Problem details |
Make an exact copy of the entries below and leave any picture out of it.

Saved data entries:
● ● ● ● ● ● ●
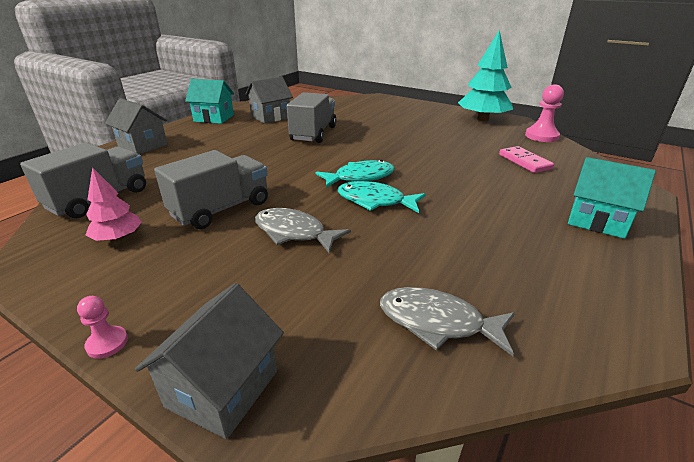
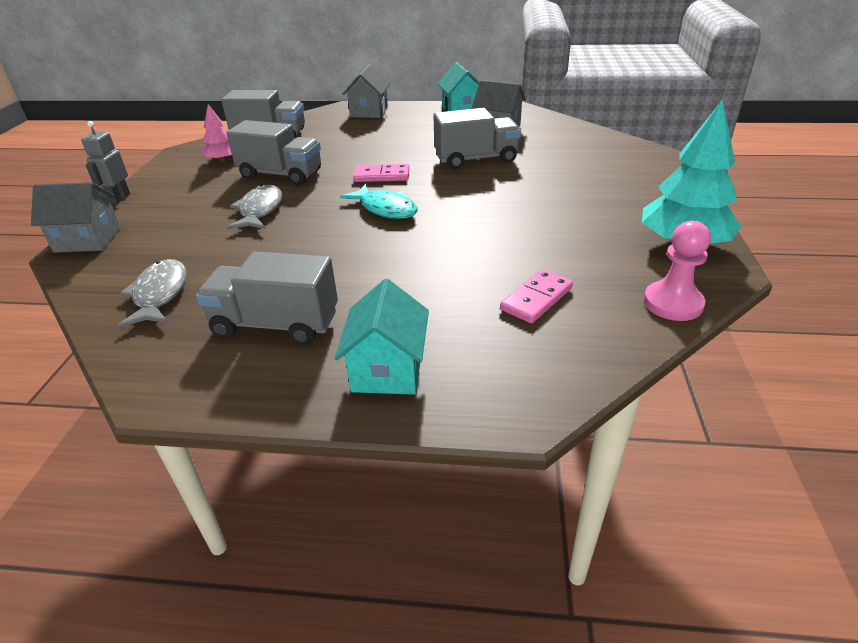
camera: 65 degrees right, 5 degrees up
pink pawn [77,296,128,359] -> grey robot [81,121,130,204]
turquoise fish [337,181,426,213] -> none
none -> grey truck [196,252,338,345]
none -> pink domino [353,164,409,182]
● ● ● ● ● ● ●
Response |
camera: 65 degrees right, 5 degrees up
pink pawn [77,296,128,359] -> grey robot [81,121,130,204]
turquoise fish [337,181,426,213] -> none
none -> grey truck [196,252,338,345]
none -> pink domino [353,164,409,182]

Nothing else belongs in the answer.